• AIM OF THE EXERCISE: Lift out, unaltered, the lines of the material below between the line holding "D1: schottky SS34" and the line holding "U7: LM2576 -> LM2575", counting both.

• THE DATA:
=== Begin Enclosure ===

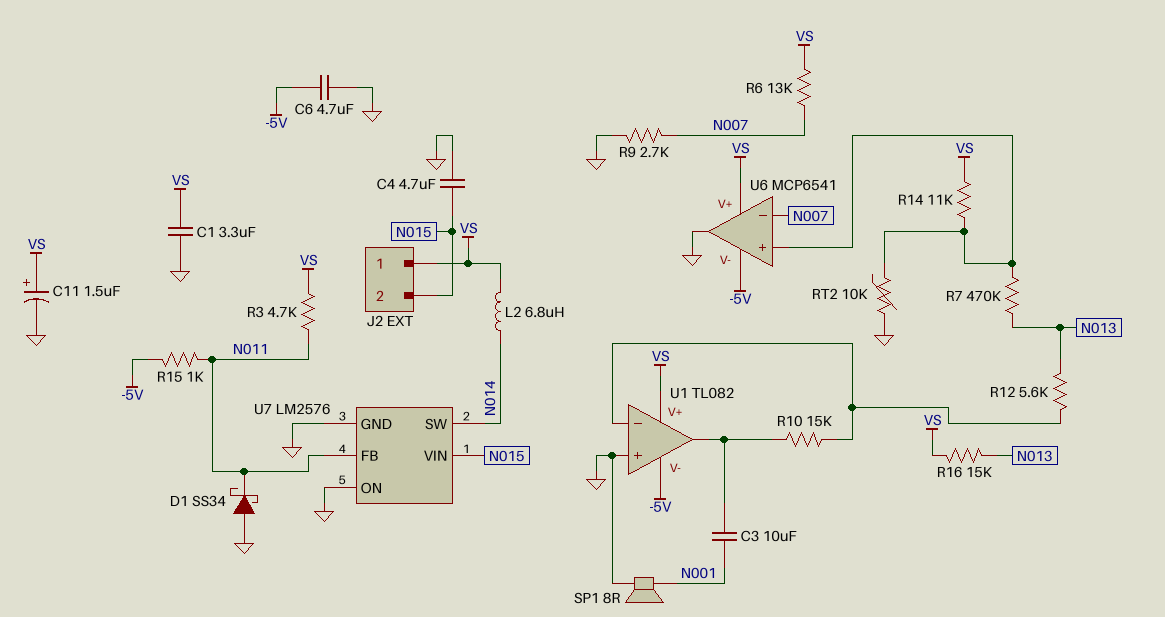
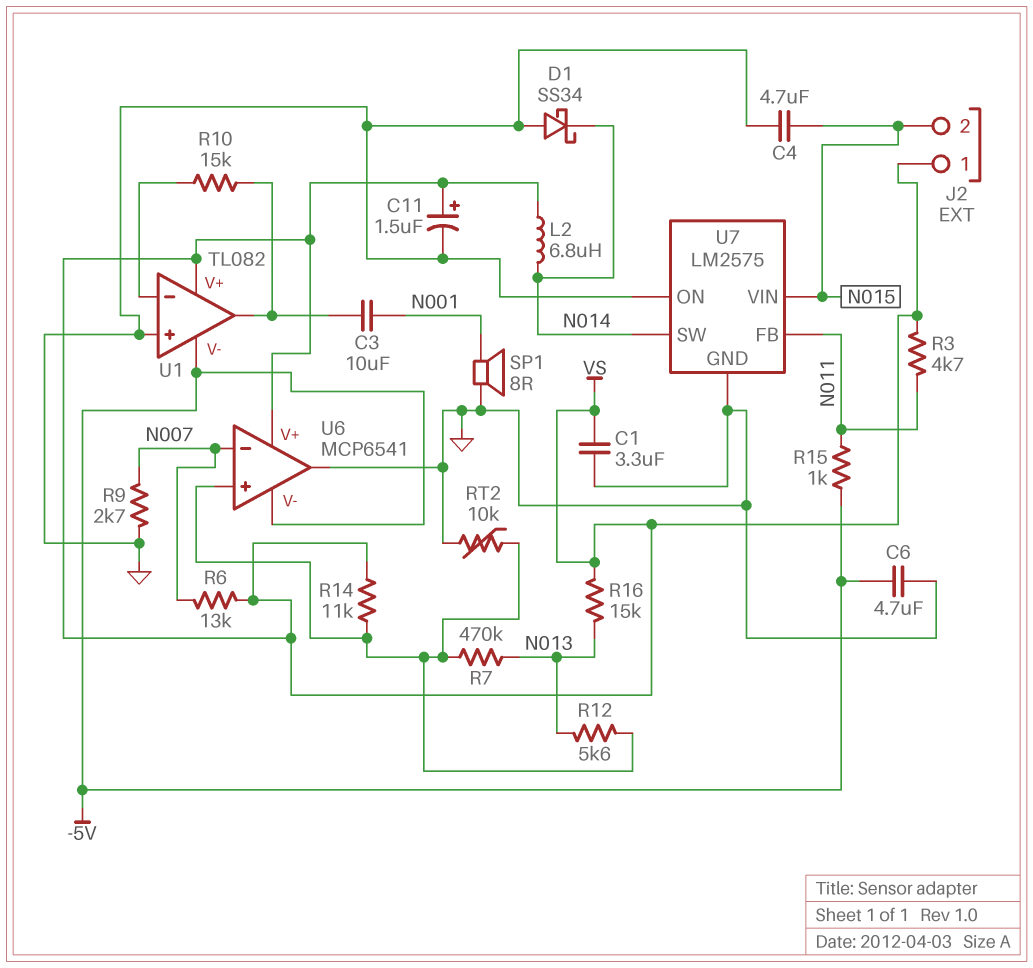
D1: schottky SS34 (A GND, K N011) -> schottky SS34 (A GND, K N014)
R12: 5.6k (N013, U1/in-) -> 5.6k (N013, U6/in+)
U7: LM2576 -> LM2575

=== End Enclosure ===
=== Begin Enclosure ===

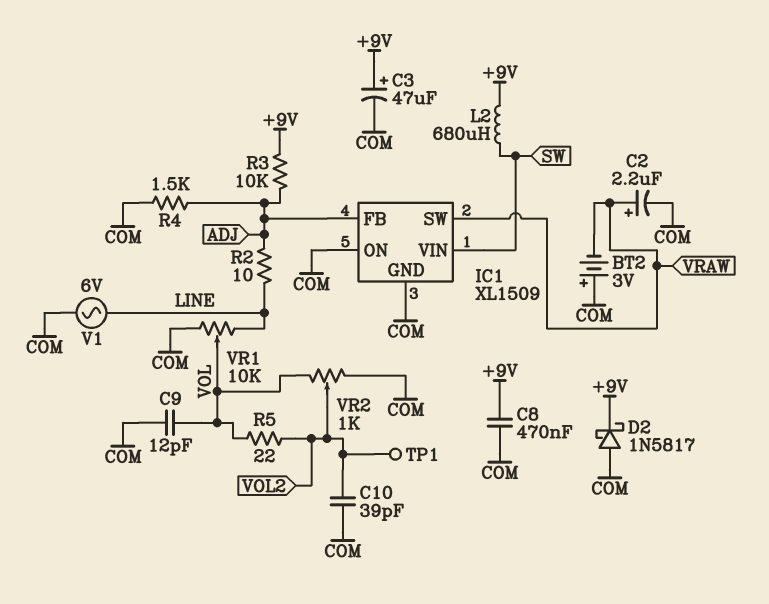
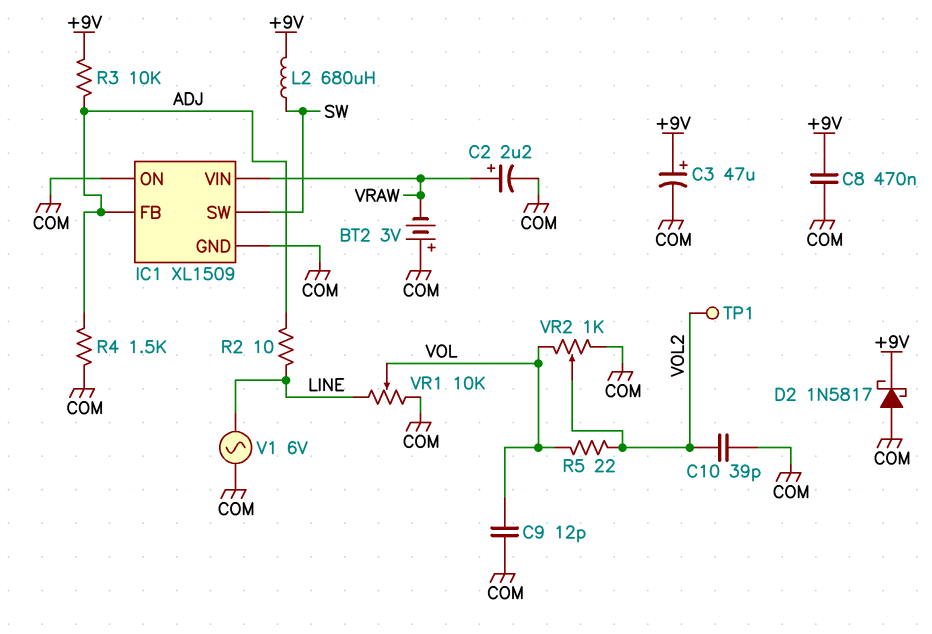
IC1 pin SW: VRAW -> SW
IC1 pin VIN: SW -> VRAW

=== End Enclosure ===

• RESPONSE AREA:
D1: schottky SS34 (A GND, K N011) -> schottky SS34 (A GND, K N014)
R12: 5.6k (N013, U1/in-) -> 5.6k (N013, U6/in+)
U7: LM2576 -> LM2575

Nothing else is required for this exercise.